## DATA EXTRACTS:
++++++
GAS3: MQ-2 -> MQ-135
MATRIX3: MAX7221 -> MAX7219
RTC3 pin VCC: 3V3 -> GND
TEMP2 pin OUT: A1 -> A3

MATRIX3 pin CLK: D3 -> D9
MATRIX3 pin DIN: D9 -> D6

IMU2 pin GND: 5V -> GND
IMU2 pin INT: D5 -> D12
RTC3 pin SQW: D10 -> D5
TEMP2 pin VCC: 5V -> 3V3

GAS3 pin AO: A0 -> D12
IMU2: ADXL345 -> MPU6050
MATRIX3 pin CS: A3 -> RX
++++++
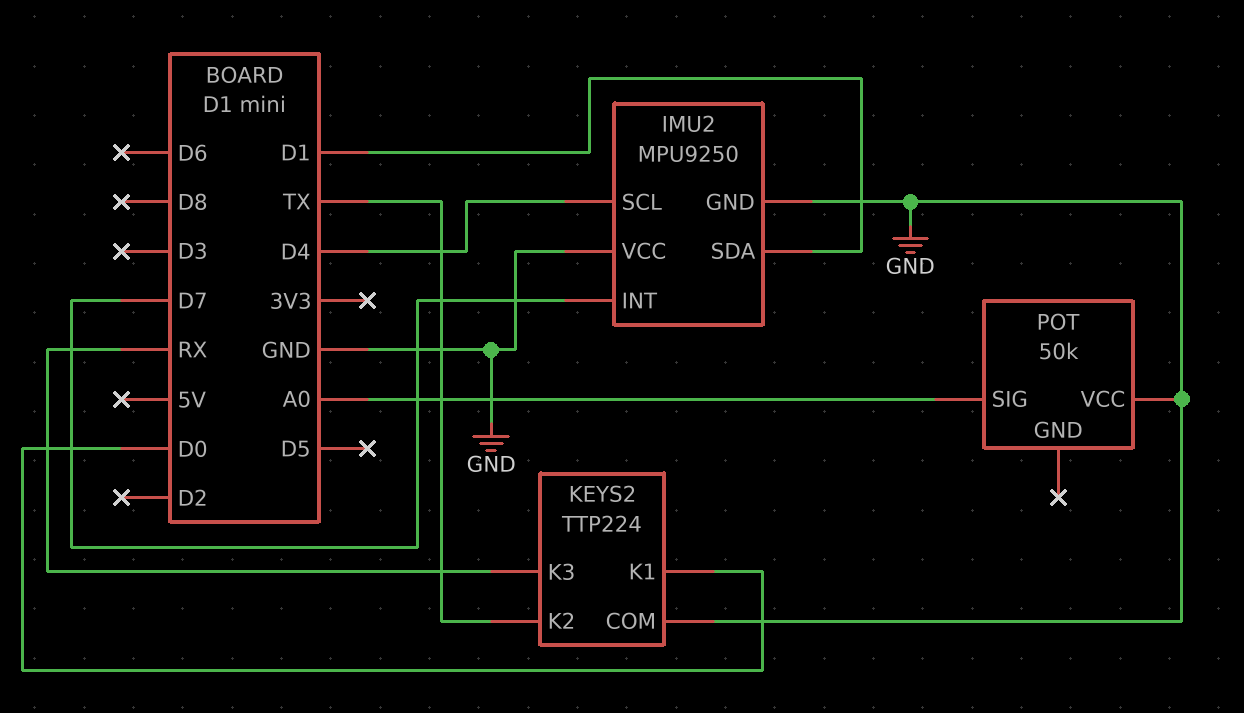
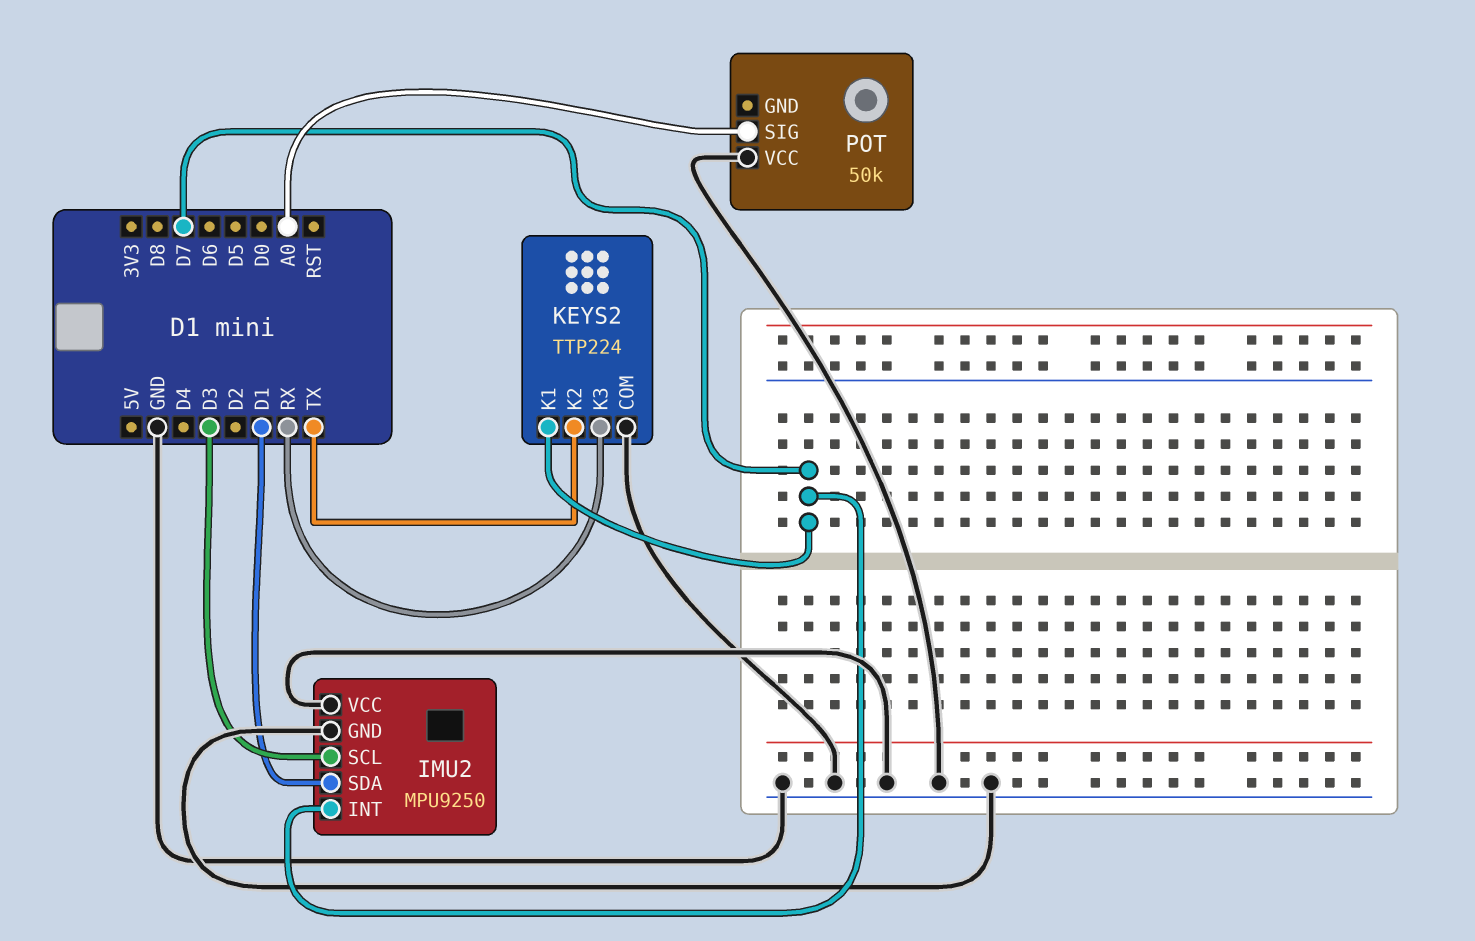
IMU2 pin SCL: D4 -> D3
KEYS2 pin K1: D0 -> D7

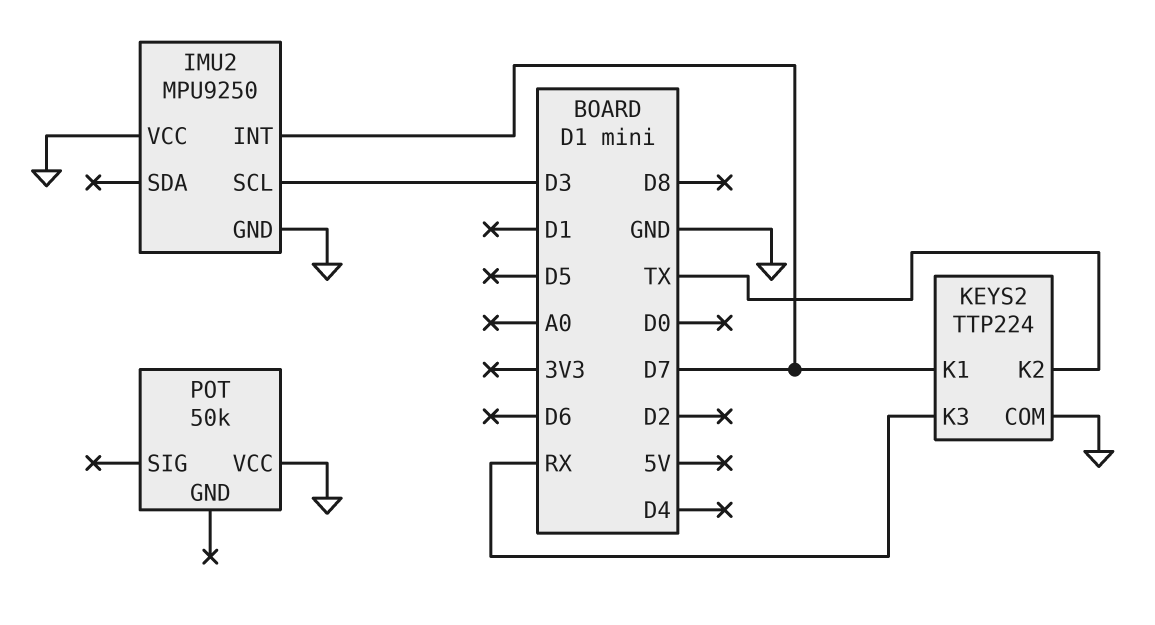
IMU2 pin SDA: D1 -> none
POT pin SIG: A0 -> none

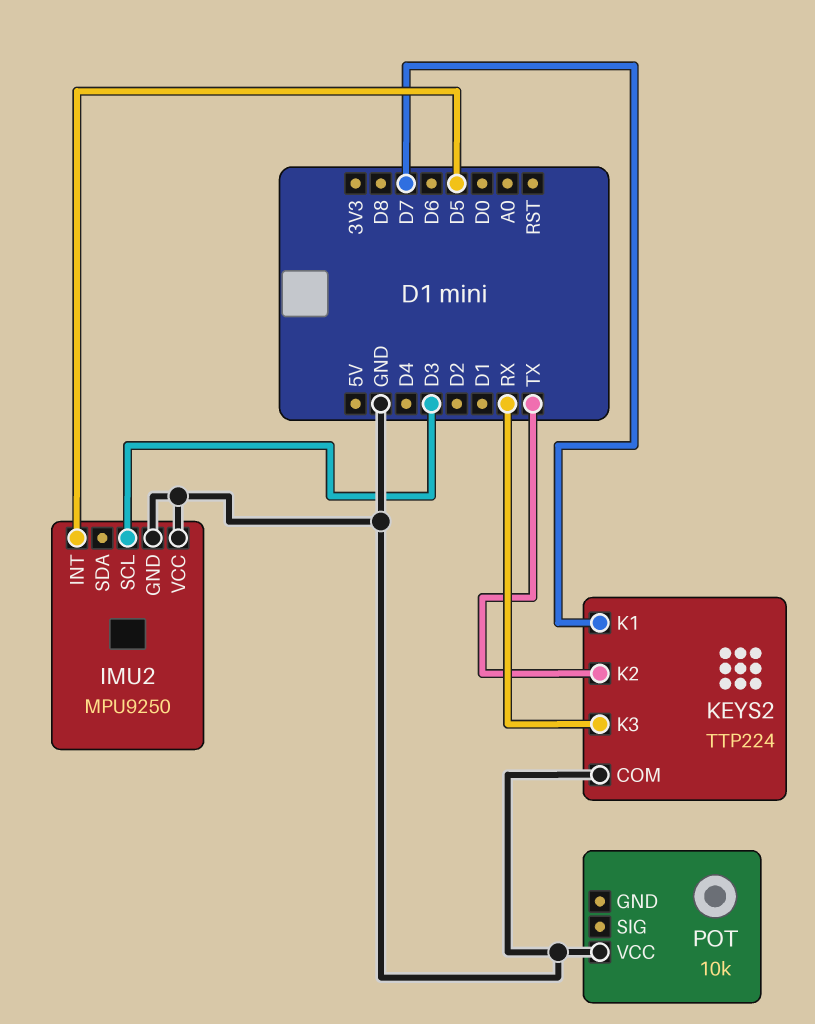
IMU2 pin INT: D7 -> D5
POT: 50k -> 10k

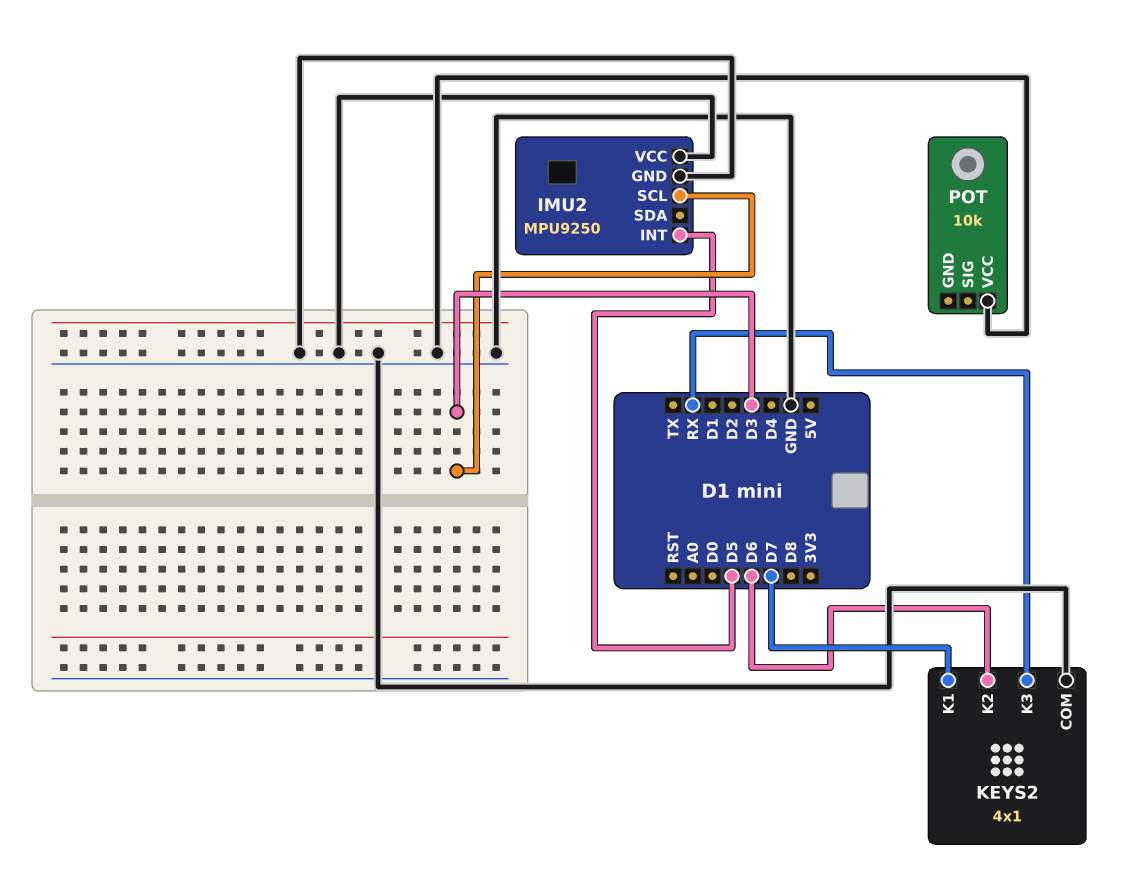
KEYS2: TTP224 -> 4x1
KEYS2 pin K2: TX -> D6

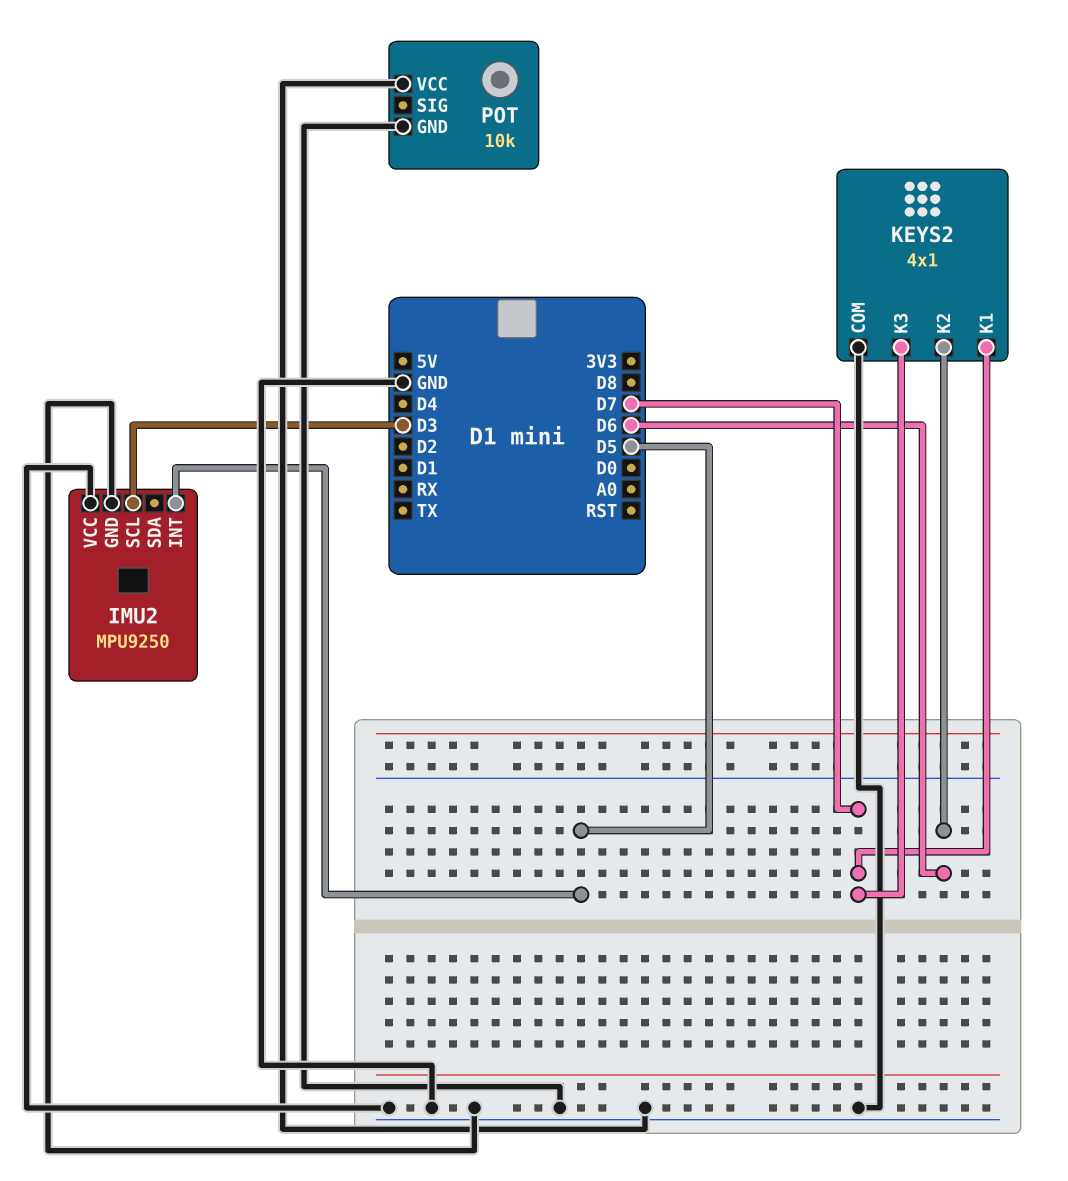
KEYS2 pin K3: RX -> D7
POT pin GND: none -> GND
++++++
## WORK REQUEST:
Reproduce only the lines above, starting at the line with "GAS3: MQ-2 -> MQ-135" and ending at the line with "IMU2: ADXL345 -> MPU6050", exactly as written.

## TASK RESULT:
GAS3: MQ-2 -> MQ-135
MATRIX3: MAX7221 -> MAX7219
RTC3 pin VCC: 3V3 -> GND
TEMP2 pin OUT: A1 -> A3

MATRIX3 pin CLK: D3 -> D9
MATRIX3 pin DIN: D9 -> D6

IMU2 pin GND: 5V -> GND
IMU2 pin INT: D5 -> D12
RTC3 pin SQW: D10 -> D5
TEMP2 pin VCC: 5V -> 3V3

GAS3 pin AO: A0 -> D12
IMU2: ADXL345 -> MPU6050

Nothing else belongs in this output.